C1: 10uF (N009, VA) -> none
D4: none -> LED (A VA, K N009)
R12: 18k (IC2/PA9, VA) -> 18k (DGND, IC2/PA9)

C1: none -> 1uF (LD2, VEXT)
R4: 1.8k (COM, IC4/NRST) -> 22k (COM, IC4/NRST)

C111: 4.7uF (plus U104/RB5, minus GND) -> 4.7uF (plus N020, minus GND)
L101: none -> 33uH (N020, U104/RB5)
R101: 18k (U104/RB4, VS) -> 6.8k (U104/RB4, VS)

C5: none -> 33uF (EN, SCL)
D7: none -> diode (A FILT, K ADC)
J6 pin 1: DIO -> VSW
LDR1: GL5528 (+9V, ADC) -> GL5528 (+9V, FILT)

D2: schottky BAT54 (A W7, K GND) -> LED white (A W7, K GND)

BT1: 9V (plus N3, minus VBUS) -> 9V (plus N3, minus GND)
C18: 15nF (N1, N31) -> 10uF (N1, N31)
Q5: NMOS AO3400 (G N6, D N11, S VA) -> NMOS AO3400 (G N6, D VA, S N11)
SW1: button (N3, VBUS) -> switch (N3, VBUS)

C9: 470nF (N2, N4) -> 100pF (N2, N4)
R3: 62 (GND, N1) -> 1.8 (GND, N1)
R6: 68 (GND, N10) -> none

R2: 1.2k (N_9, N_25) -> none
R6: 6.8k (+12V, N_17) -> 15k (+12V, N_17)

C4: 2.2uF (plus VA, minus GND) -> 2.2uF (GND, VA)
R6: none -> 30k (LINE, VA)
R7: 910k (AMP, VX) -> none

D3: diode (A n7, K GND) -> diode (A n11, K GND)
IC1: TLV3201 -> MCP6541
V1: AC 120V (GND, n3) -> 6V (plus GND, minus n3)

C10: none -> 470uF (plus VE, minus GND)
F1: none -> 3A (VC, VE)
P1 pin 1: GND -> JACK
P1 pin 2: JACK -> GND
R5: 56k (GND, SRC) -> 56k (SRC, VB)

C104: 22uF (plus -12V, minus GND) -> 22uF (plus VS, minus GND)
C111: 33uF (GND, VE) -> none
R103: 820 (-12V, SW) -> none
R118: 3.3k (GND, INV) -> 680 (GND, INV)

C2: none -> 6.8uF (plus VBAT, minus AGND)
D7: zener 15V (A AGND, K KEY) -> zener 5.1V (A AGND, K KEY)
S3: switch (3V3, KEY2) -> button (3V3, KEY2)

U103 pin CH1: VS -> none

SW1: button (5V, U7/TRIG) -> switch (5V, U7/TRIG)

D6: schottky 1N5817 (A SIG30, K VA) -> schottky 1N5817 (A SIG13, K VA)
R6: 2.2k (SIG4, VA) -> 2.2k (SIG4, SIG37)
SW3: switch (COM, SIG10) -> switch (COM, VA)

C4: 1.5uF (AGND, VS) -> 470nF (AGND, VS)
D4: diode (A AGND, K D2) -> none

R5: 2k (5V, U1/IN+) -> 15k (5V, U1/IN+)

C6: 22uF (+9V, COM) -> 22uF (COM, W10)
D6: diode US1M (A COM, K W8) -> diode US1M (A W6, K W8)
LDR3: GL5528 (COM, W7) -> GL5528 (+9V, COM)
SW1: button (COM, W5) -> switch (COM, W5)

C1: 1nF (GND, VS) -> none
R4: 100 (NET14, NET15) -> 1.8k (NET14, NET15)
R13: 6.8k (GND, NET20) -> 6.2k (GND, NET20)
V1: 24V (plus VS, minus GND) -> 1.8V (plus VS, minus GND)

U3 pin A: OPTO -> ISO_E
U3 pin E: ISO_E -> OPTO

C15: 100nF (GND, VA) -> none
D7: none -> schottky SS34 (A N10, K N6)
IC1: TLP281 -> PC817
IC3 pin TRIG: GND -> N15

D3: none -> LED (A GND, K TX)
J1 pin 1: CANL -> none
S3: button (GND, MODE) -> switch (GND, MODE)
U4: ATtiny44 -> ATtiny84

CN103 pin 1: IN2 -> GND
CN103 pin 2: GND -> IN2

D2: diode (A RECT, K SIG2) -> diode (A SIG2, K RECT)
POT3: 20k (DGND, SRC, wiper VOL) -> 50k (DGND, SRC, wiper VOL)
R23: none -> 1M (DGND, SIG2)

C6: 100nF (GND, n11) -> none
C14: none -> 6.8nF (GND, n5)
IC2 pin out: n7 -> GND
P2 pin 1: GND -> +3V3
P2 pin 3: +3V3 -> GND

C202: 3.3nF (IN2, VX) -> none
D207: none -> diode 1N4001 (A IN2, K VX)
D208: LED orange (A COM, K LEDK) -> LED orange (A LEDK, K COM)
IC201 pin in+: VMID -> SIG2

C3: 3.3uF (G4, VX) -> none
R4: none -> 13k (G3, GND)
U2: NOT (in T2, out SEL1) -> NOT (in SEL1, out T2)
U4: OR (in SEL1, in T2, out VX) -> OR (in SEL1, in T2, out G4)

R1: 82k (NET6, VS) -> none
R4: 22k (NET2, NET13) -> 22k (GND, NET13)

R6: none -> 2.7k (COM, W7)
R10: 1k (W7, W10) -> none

**WHAT IS EXPECTED**
The answer is every line in the data where the word "VBUS" appears.

**SOLUTION FOR THIS PROBLEM**
BT1: 9V (plus N3, minus VBUS) -> 9V (plus N3, minus GND)
SW1: button (N3, VBUS) -> switch (N3, VBUS)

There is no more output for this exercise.